[Excerpted data]
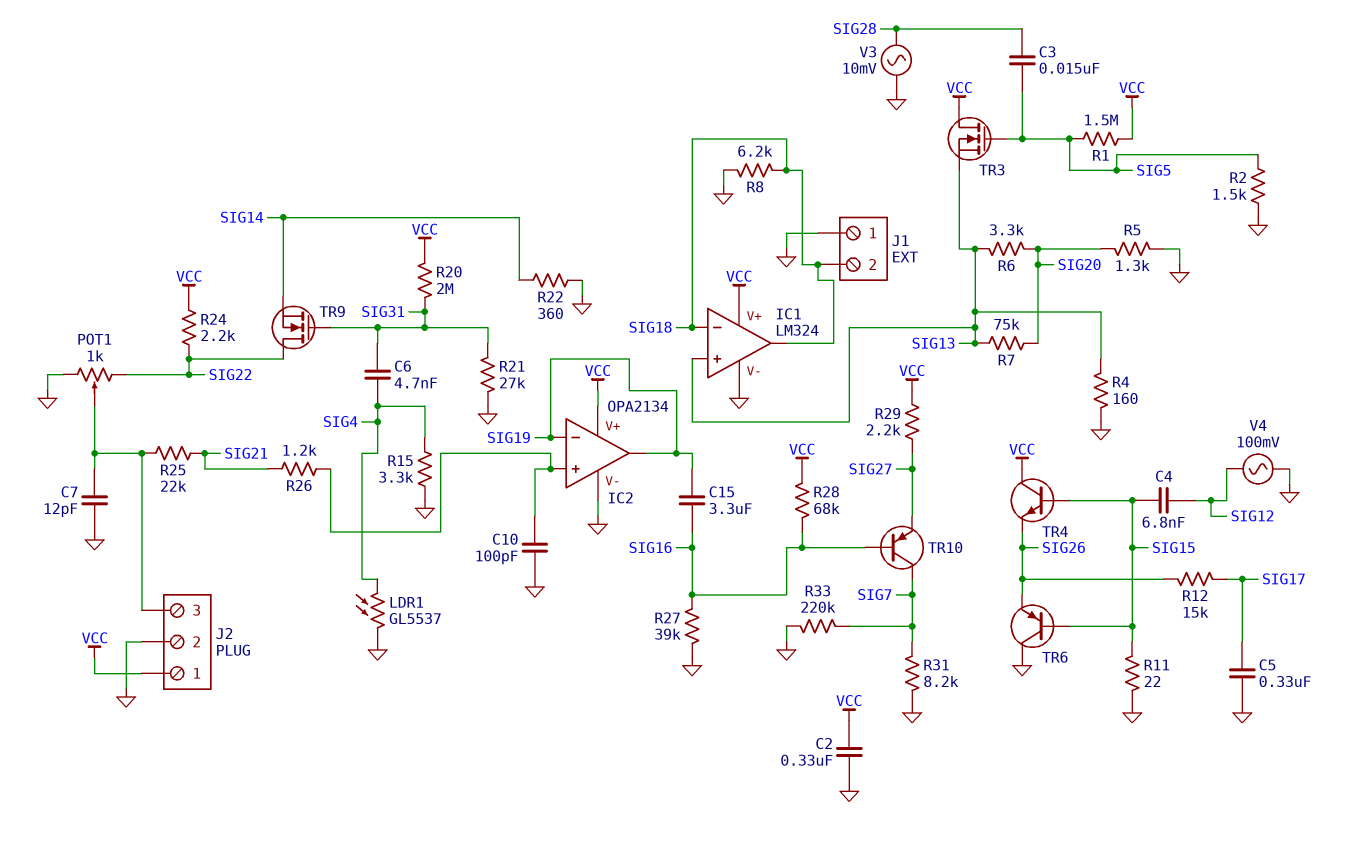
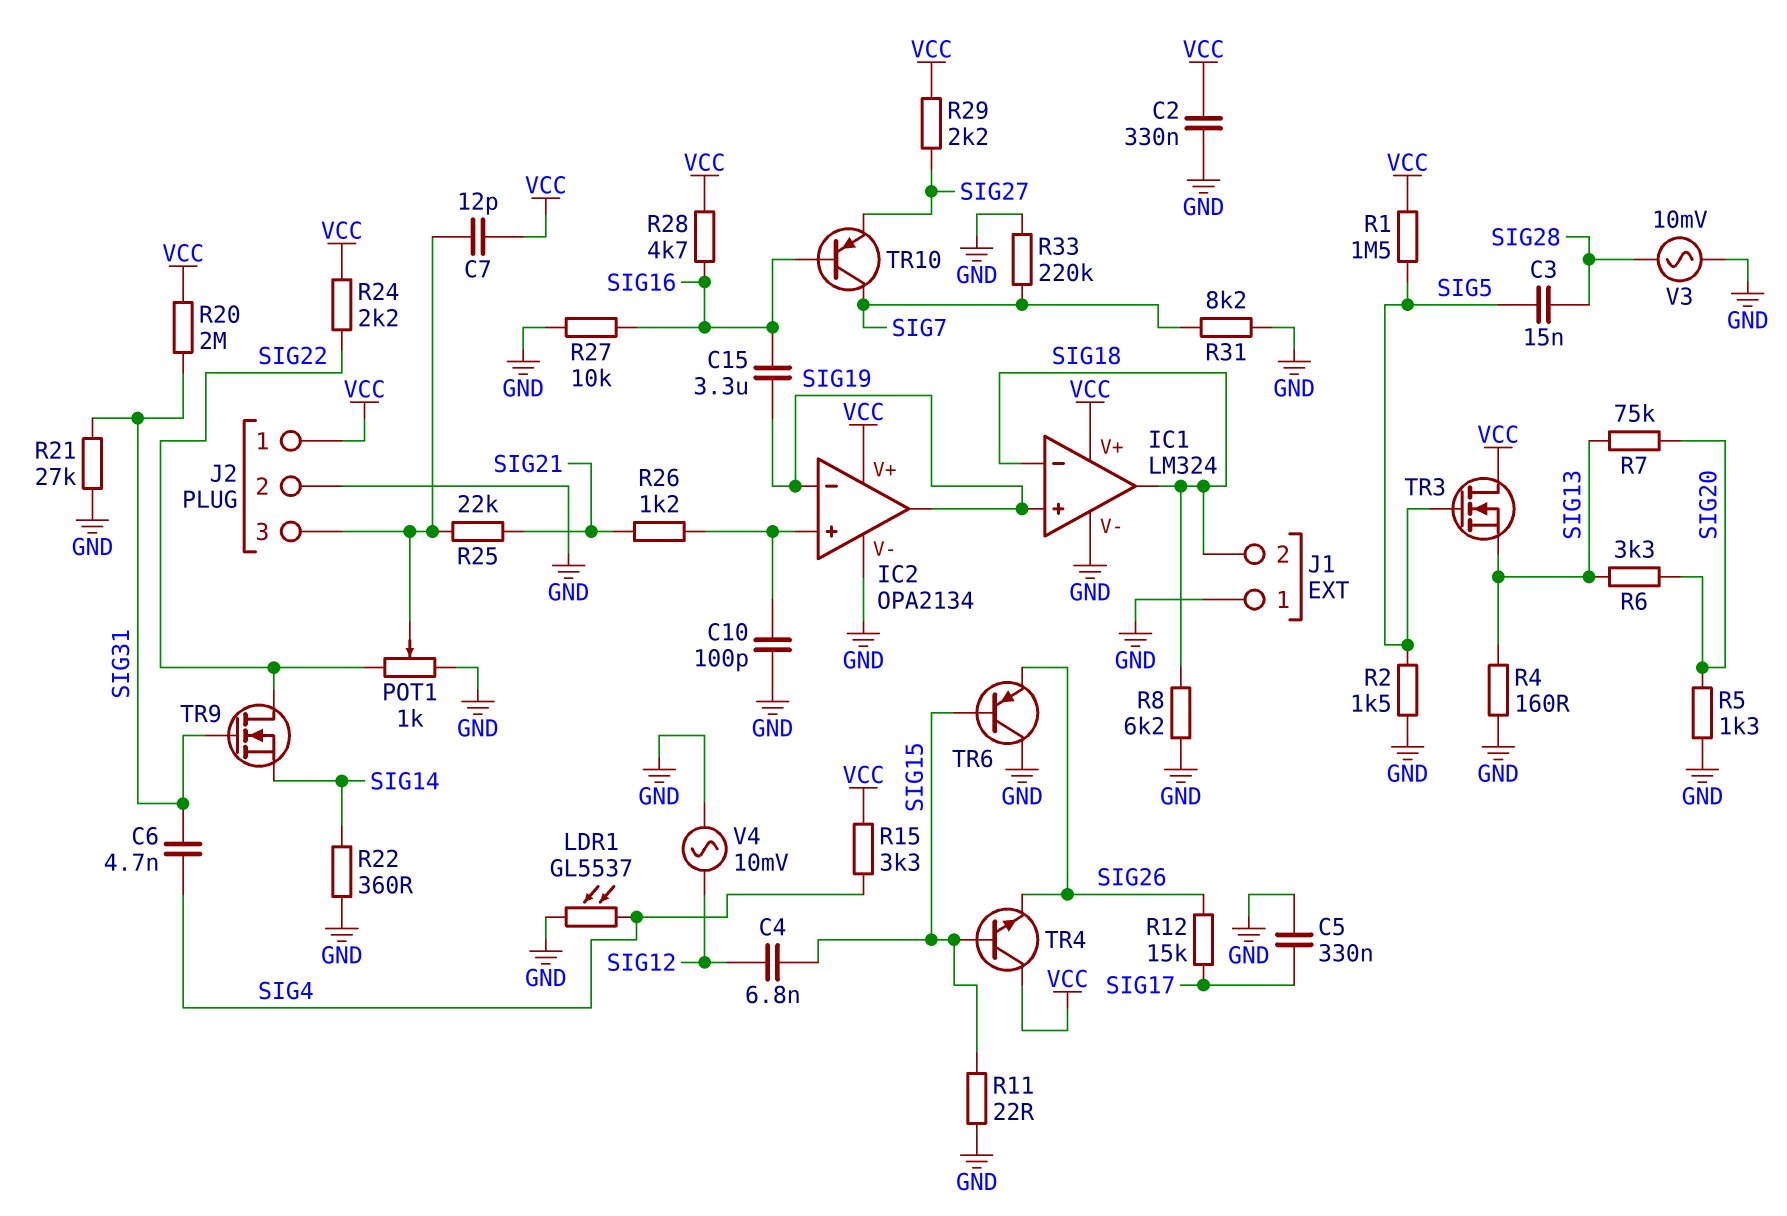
C7: 12pF (GND, J2/3) -> 12pF (J2/3, VCC)
IC1 pin in+: SIG13 -> SIG19
R15: 3.3k (GND, SIG4) -> 3.3k (SIG4, VCC)
R27: 39k (GND, SIG16) -> 10k (GND, SIG16)
R28: 68k (SIG16, VCC) -> 4.7k (SIG16, VCC)
V4: AC 100mV (GND, SIG12) -> AC 10mV (GND, SIG12)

[What to do]
An exact copy of the records is required. Pictures do not belong in it.

[Task answer]
C7: 12pF (GND, J2/3) -> 12pF (J2/3, VCC)
IC1 pin in+: SIG13 -> SIG19
R15: 3.3k (GND, SIG4) -> 3.3k (SIG4, VCC)
R27: 39k (GND, SIG16) -> 10k (GND, SIG16)
R28: 68k (SIG16, VCC) -> 4.7k (SIG16, VCC)
V4: AC 100mV (GND, SIG12) -> AC 10mV (GND, SIG12)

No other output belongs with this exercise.